## Task directions
Every line in the records below with the string "TEMP" needs to be copied out.

## Supplied material
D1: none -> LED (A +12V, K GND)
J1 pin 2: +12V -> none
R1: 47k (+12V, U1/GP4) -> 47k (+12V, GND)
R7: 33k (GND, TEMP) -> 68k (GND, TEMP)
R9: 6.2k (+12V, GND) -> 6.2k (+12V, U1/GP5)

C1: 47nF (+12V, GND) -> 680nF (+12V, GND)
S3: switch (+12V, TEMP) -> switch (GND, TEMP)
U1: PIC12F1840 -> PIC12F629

## Answer to this exercise
R7: 33k (GND, TEMP) -> 68k (GND, TEMP)
S3: switch (+12V, TEMP) -> switch (GND, TEMP)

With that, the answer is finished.